Information supplied
• • • •
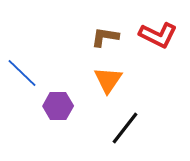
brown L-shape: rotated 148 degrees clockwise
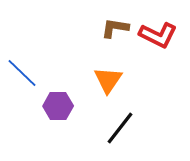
brown L-shape: moved 10 px right, 9 px up
black line: moved 5 px left
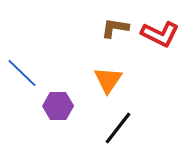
red L-shape: moved 2 px right, 1 px up
black line: moved 2 px left
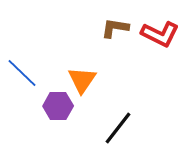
orange triangle: moved 26 px left
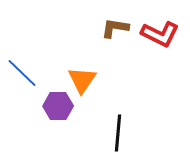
black line: moved 5 px down; rotated 33 degrees counterclockwise
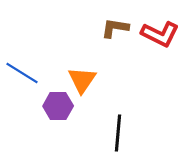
blue line: rotated 12 degrees counterclockwise
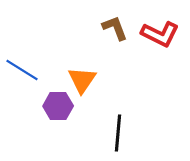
brown L-shape: rotated 60 degrees clockwise
blue line: moved 3 px up
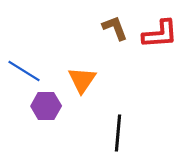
red L-shape: rotated 30 degrees counterclockwise
blue line: moved 2 px right, 1 px down
purple hexagon: moved 12 px left
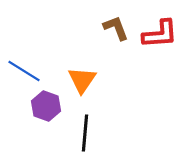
brown L-shape: moved 1 px right
purple hexagon: rotated 20 degrees clockwise
black line: moved 33 px left
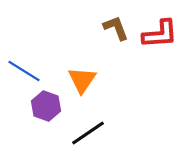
black line: moved 3 px right; rotated 51 degrees clockwise
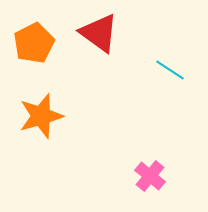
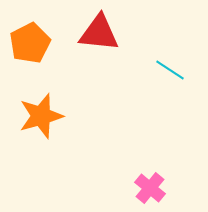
red triangle: rotated 30 degrees counterclockwise
orange pentagon: moved 4 px left
pink cross: moved 12 px down
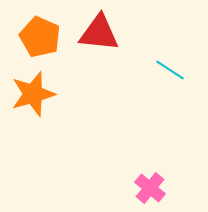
orange pentagon: moved 10 px right, 6 px up; rotated 21 degrees counterclockwise
orange star: moved 8 px left, 22 px up
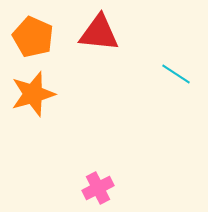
orange pentagon: moved 7 px left
cyan line: moved 6 px right, 4 px down
pink cross: moved 52 px left; rotated 24 degrees clockwise
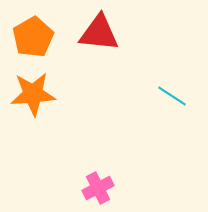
orange pentagon: rotated 18 degrees clockwise
cyan line: moved 4 px left, 22 px down
orange star: rotated 12 degrees clockwise
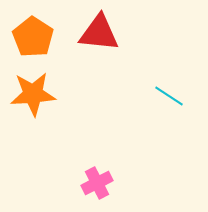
orange pentagon: rotated 9 degrees counterclockwise
cyan line: moved 3 px left
pink cross: moved 1 px left, 5 px up
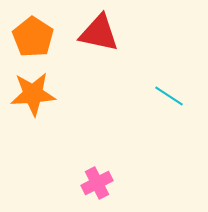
red triangle: rotated 6 degrees clockwise
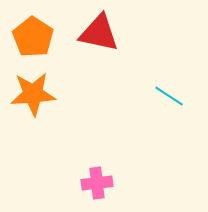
pink cross: rotated 20 degrees clockwise
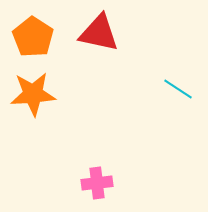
cyan line: moved 9 px right, 7 px up
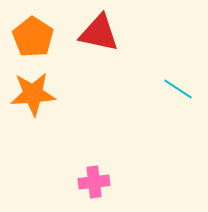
pink cross: moved 3 px left, 1 px up
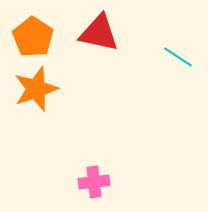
cyan line: moved 32 px up
orange star: moved 3 px right, 5 px up; rotated 15 degrees counterclockwise
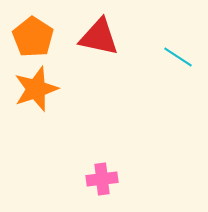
red triangle: moved 4 px down
pink cross: moved 8 px right, 3 px up
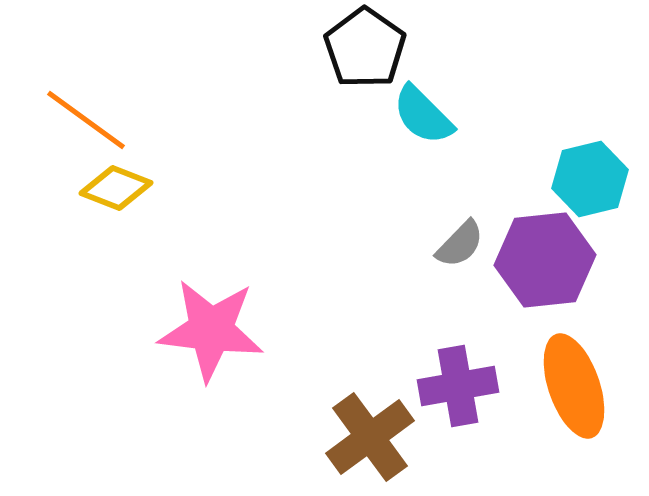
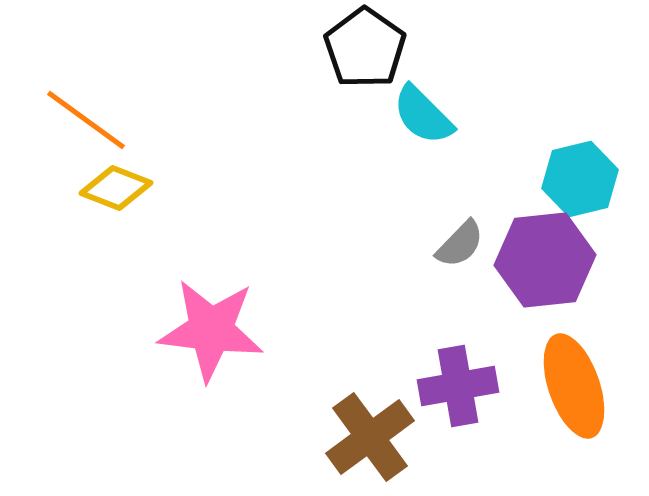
cyan hexagon: moved 10 px left
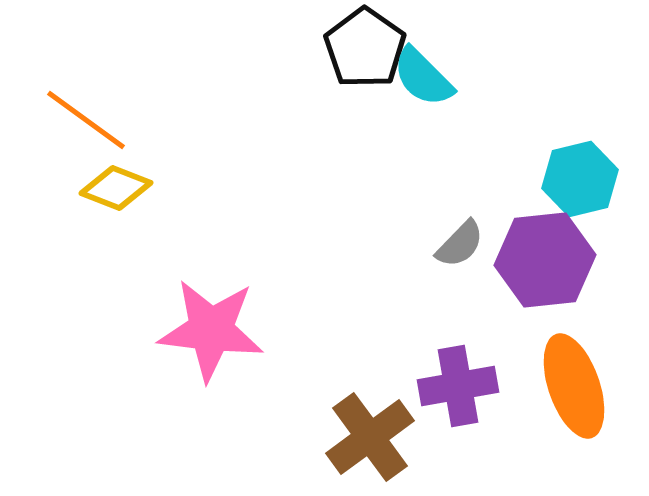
cyan semicircle: moved 38 px up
• • • •
Objective
Render the lines from the one containing "orange pentagon: moved 10" through the one containing "pink cross: moved 52", both included, as a JSON list of strings, one string per line. Skip blank lines and leave the pictures out.

Output for this exercise
[
  "orange pentagon: moved 10 px right, 6 px up; rotated 21 degrees counterclockwise",
  "orange star: moved 8 px left, 22 px up",
  "orange pentagon: moved 7 px left",
  "cyan line: moved 6 px right, 4 px down",
  "pink cross: moved 52 px left; rotated 24 degrees clockwise"
]